● Supplied material:
▼

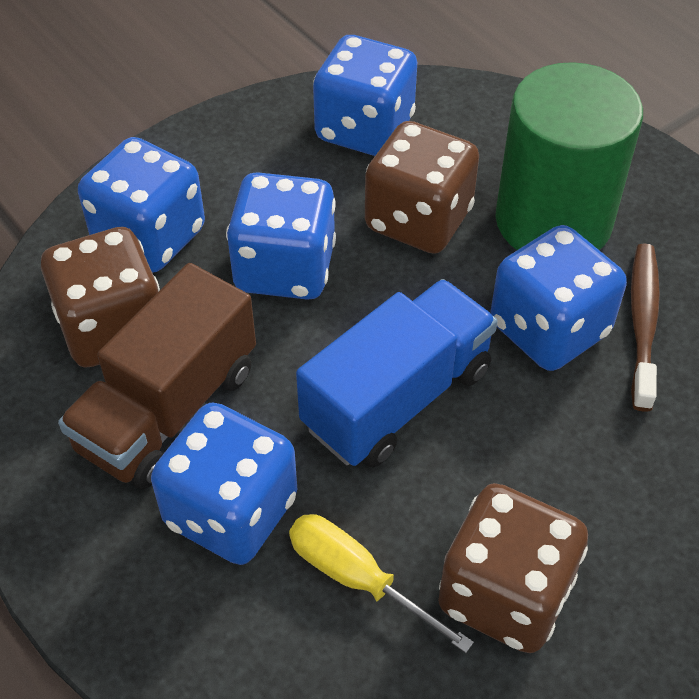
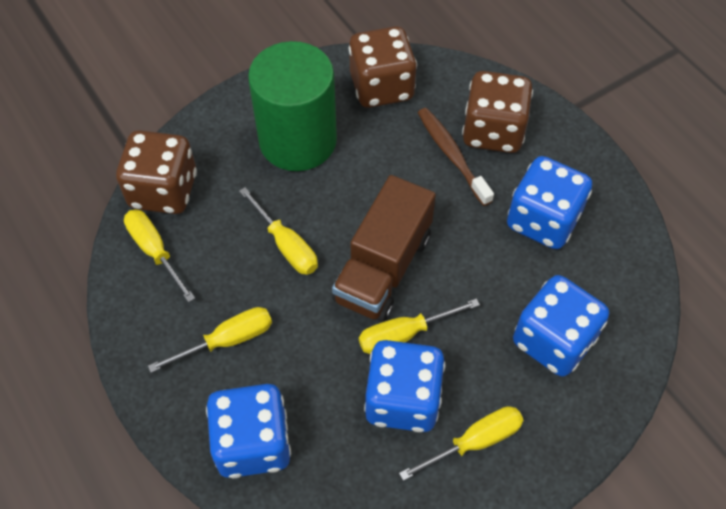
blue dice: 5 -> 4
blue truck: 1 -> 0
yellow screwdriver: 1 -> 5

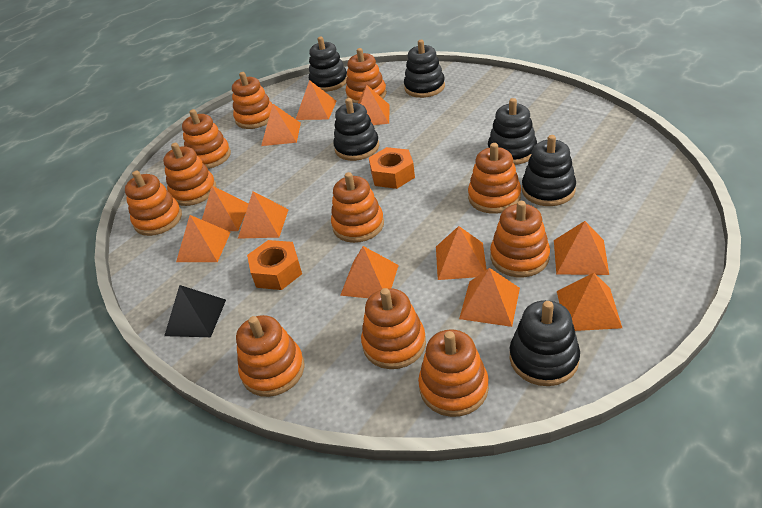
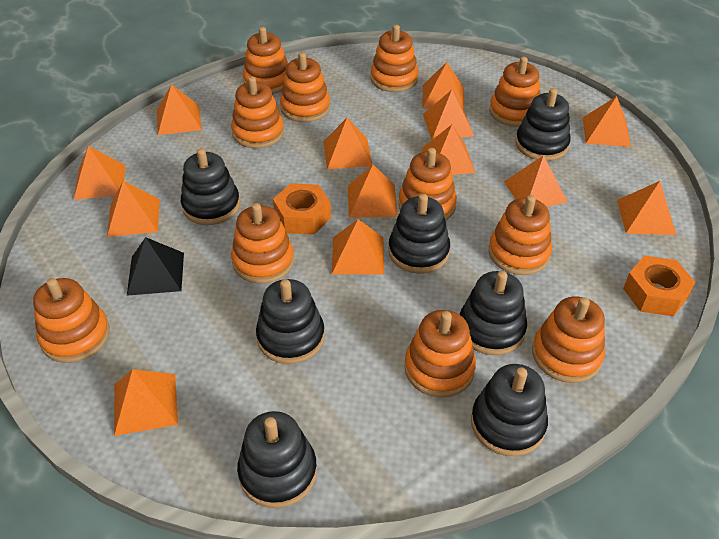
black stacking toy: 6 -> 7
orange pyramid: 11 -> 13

▲

● Problem requirements: The lines running from the one with "yellow screwdriver: 1 -> 5" to the close of the material above are to be retyped exactly; no picture is to be included.

● Answer box:
yellow screwdriver: 1 -> 5

black stacking toy: 6 -> 7
orange pyramid: 11 -> 13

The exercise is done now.